** Opening RAW DATA block **

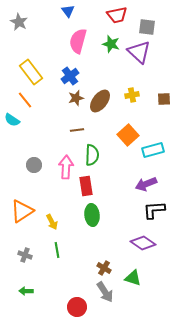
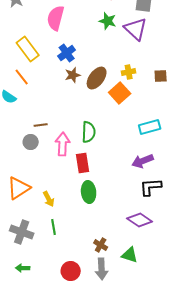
pink semicircle: (78, 41) -> (56, 18), moved
brown line: (77, 130) -> (41, 125), moved
orange square: (128, 135) -> (120, 93), moved
gray cross: (25, 255) -> (22, 232), size x1.6
gray arrow: (105, 292) -> (102, 269), turned 30
red circle: (77, 307) -> (71, 271), moved

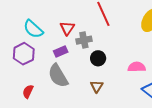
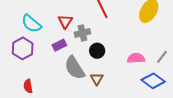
gray semicircle: (58, 76) -> (75, 68), moved
red semicircle: (28, 92) -> (28, 86), turned -32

** Closing RAW DATA block **

Look through the data and gather every line with the string "gray" in it.

gray cross: (25, 255) -> (22, 232), size x1.6
gray arrow: (105, 292) -> (102, 269), turned 30
gray semicircle: (58, 76) -> (75, 68), moved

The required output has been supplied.